- TASK DIRECTIONS: Return every one of the records below word for word, leaving out the pictures.

- RECORDS FOR THE EXERCISE:
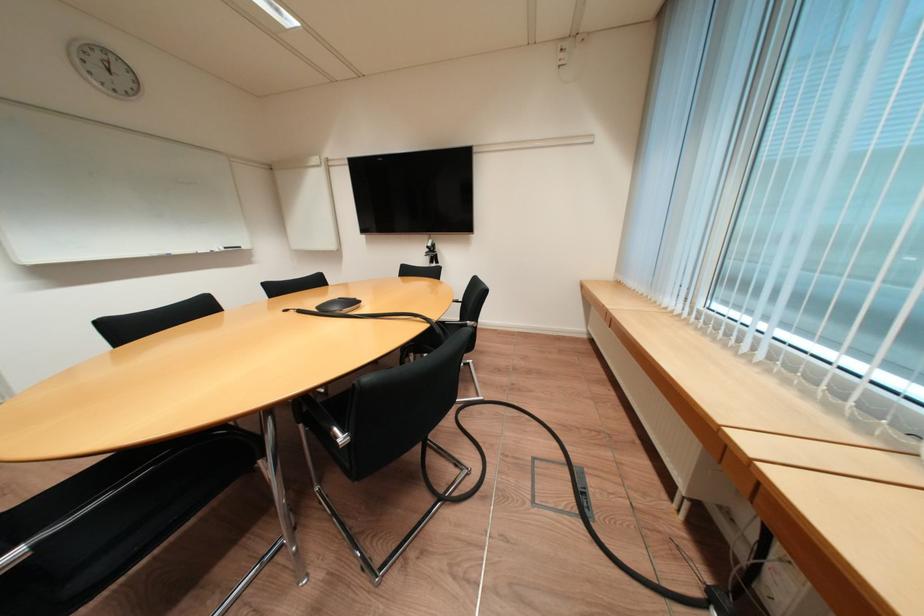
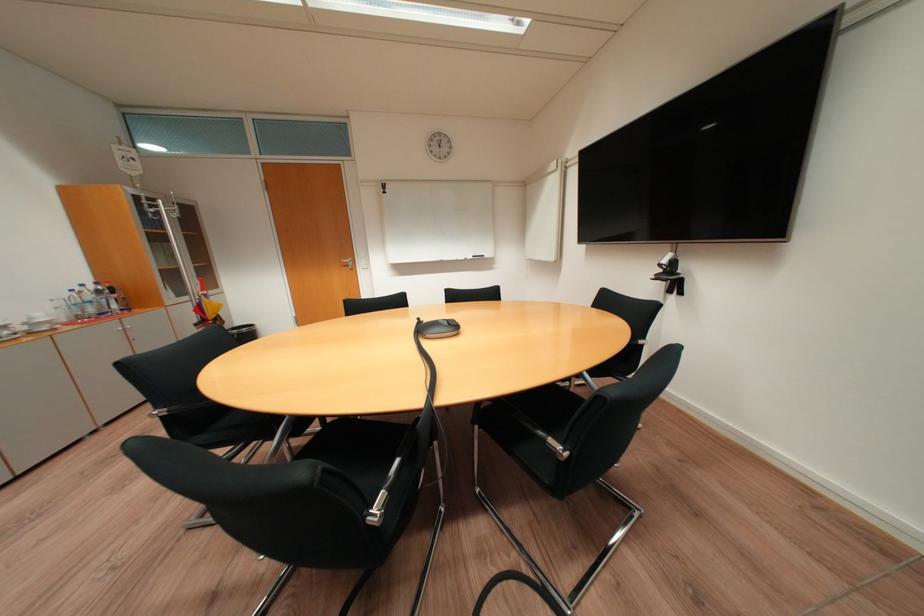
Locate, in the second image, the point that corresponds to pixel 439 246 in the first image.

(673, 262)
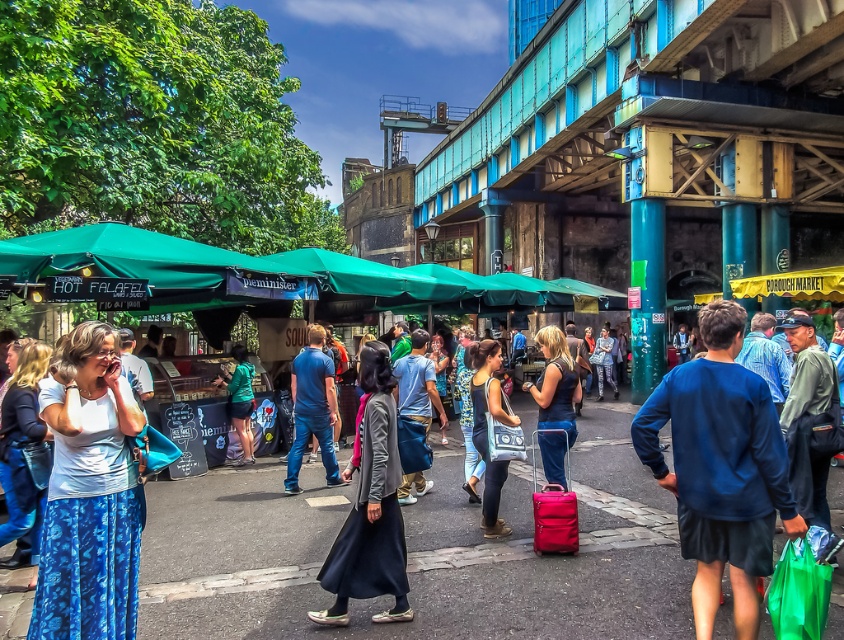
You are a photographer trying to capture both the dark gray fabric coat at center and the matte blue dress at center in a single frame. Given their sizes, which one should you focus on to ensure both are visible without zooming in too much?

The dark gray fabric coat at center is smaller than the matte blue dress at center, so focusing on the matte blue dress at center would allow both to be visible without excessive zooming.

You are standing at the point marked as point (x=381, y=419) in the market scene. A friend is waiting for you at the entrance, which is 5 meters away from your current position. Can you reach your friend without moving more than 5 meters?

- REPLY:
Locate, in the second image, the point that corresponds to pixel 439 246 in the first image.

(673, 262)
You are a photographer trying to capture both the dark gray fabric coat at center and the matte blue dress at center in a single frame. Given their sizes, which one should you focus on to ensure both are visible without zooming in too much?

The dark gray fabric coat at center is smaller than the matte blue dress at center, so focusing on the matte blue dress at center would allow both to be visible without excessive zooming.

You are standing at the point marked as point (x=381, y=419) in the market scene. A friend is waiting for you at the entrance, which is 5 meters away from your current position. Can you reach your friend without moving more than 5 meters?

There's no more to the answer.